Listed records below:

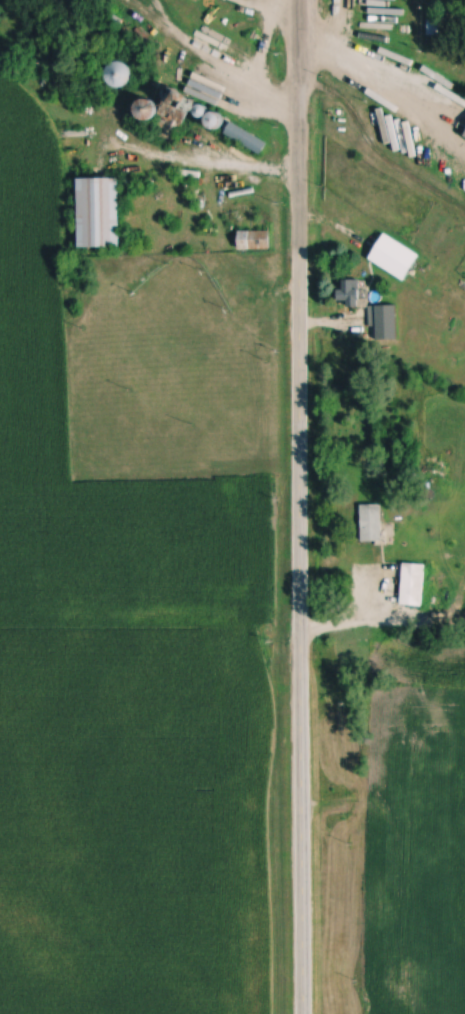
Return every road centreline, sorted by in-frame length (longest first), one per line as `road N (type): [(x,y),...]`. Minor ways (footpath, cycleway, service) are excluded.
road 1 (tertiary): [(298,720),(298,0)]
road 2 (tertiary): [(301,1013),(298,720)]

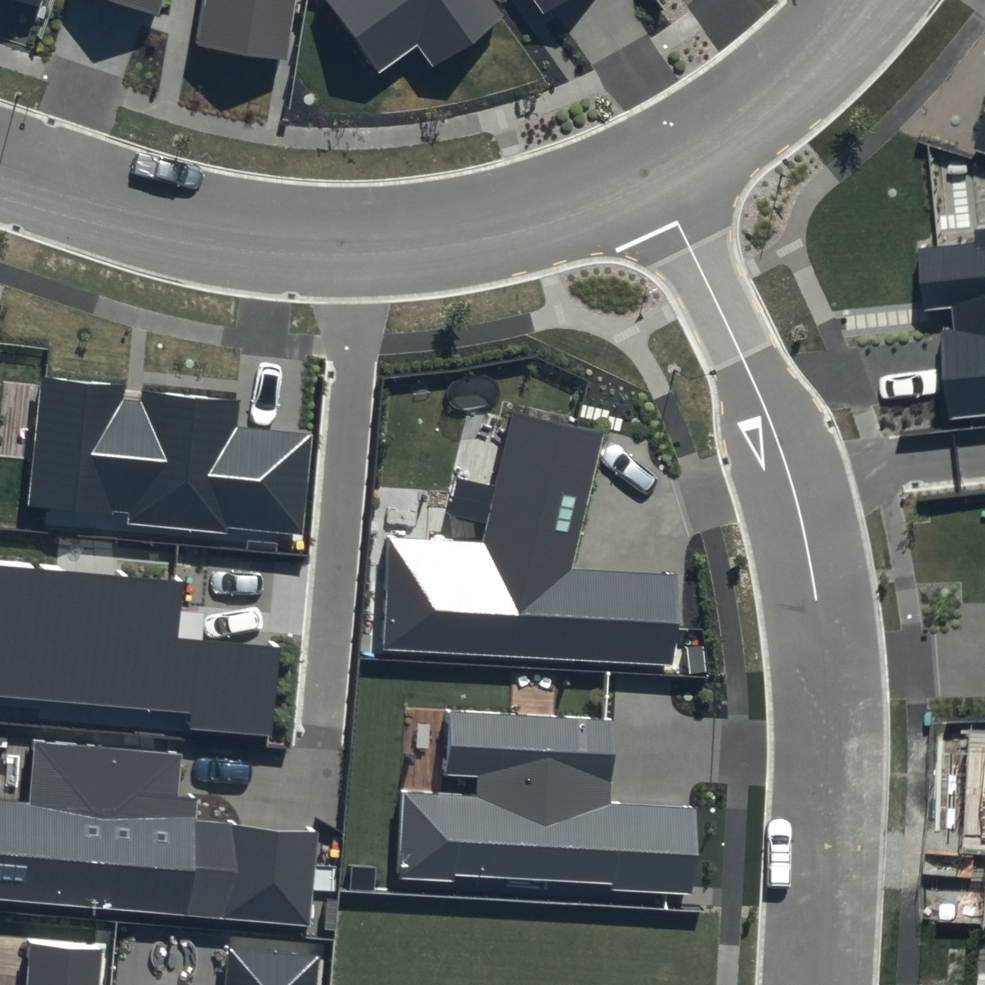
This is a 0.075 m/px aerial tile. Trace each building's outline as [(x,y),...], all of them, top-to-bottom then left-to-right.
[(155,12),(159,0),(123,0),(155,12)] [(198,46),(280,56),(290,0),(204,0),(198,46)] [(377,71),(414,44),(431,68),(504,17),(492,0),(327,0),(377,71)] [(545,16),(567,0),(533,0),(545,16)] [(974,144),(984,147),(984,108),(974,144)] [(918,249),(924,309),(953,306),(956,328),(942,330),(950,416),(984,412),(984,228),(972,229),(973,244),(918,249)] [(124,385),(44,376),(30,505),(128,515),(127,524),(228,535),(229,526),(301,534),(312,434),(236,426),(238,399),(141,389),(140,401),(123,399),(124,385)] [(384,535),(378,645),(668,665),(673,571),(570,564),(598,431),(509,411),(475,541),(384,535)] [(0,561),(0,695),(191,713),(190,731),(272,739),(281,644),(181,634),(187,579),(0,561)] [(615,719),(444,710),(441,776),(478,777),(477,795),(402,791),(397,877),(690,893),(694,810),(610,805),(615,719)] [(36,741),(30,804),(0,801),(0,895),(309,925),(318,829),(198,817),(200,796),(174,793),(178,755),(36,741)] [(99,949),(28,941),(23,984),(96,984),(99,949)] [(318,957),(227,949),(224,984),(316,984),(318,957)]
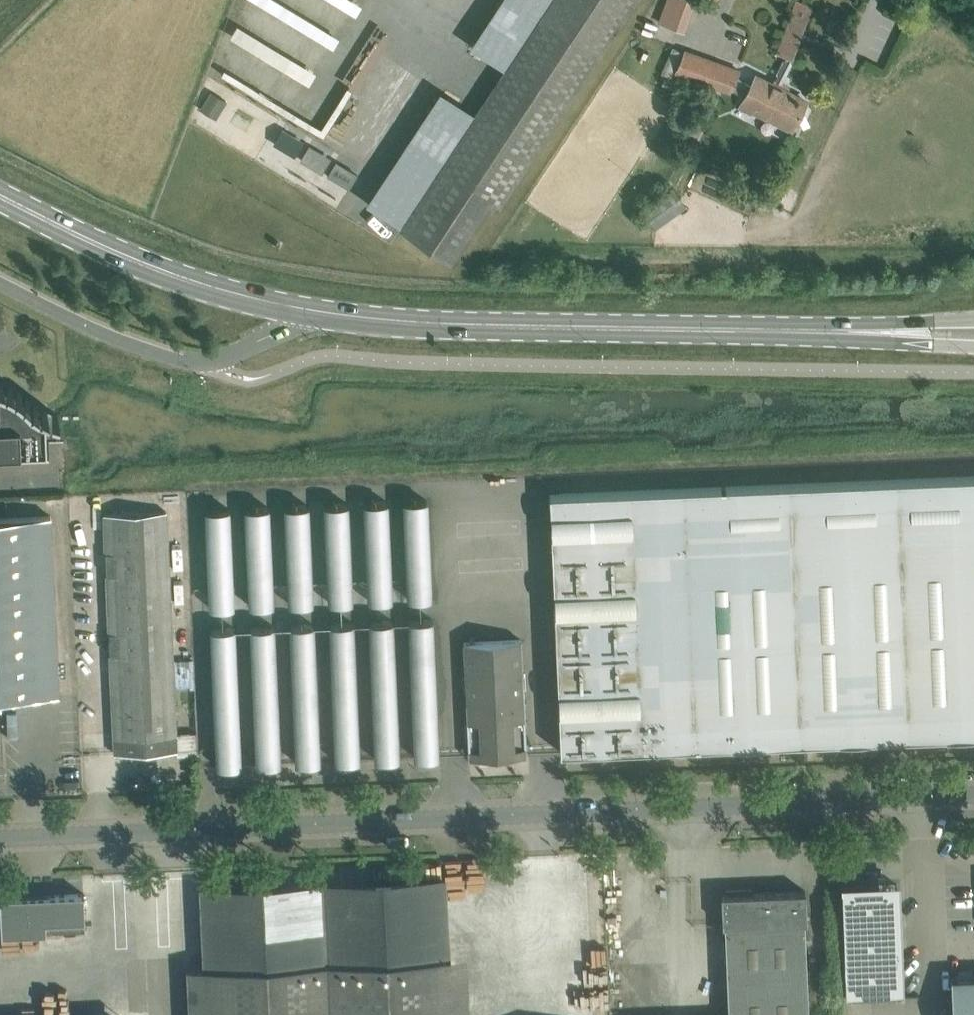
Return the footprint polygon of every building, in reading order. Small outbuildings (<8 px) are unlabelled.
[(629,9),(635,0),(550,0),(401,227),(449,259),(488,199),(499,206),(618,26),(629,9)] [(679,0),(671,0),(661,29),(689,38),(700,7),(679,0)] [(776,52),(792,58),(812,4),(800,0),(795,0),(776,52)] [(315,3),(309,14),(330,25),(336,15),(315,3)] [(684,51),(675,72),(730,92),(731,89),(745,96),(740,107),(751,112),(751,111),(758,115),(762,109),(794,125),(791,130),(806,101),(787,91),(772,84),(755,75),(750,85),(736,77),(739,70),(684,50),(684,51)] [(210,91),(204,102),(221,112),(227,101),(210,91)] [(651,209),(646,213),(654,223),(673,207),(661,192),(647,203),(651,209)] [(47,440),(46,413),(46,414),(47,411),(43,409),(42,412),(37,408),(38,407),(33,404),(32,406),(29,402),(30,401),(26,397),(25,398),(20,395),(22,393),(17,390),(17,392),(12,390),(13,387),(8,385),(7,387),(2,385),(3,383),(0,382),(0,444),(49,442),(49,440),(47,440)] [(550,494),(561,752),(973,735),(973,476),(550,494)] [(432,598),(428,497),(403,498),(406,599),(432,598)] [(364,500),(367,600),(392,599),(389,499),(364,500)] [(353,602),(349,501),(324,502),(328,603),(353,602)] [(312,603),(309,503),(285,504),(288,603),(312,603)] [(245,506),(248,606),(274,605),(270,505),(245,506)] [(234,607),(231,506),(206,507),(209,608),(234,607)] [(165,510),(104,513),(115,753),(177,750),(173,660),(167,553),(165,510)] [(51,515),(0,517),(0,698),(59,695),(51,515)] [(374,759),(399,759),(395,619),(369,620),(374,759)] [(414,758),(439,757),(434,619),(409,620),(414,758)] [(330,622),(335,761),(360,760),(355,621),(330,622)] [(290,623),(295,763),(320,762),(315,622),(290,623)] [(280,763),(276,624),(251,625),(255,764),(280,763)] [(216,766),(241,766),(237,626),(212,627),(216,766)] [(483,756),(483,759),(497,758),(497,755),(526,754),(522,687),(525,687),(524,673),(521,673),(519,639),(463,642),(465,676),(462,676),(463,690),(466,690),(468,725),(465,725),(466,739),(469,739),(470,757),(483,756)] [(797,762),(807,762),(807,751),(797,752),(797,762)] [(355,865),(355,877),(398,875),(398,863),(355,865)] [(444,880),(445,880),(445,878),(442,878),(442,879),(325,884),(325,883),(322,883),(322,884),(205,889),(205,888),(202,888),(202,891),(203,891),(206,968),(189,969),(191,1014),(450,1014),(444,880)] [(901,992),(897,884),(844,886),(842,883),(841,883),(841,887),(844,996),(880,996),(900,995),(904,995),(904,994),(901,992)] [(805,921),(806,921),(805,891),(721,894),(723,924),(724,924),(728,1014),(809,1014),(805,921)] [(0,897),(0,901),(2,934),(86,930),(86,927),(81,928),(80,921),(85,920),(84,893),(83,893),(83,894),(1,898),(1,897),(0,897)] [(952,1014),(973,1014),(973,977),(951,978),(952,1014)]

End of Listed records.

Exercise brief: Tally the lines in the records that contain "road", then give only the tally.

Task answer: 3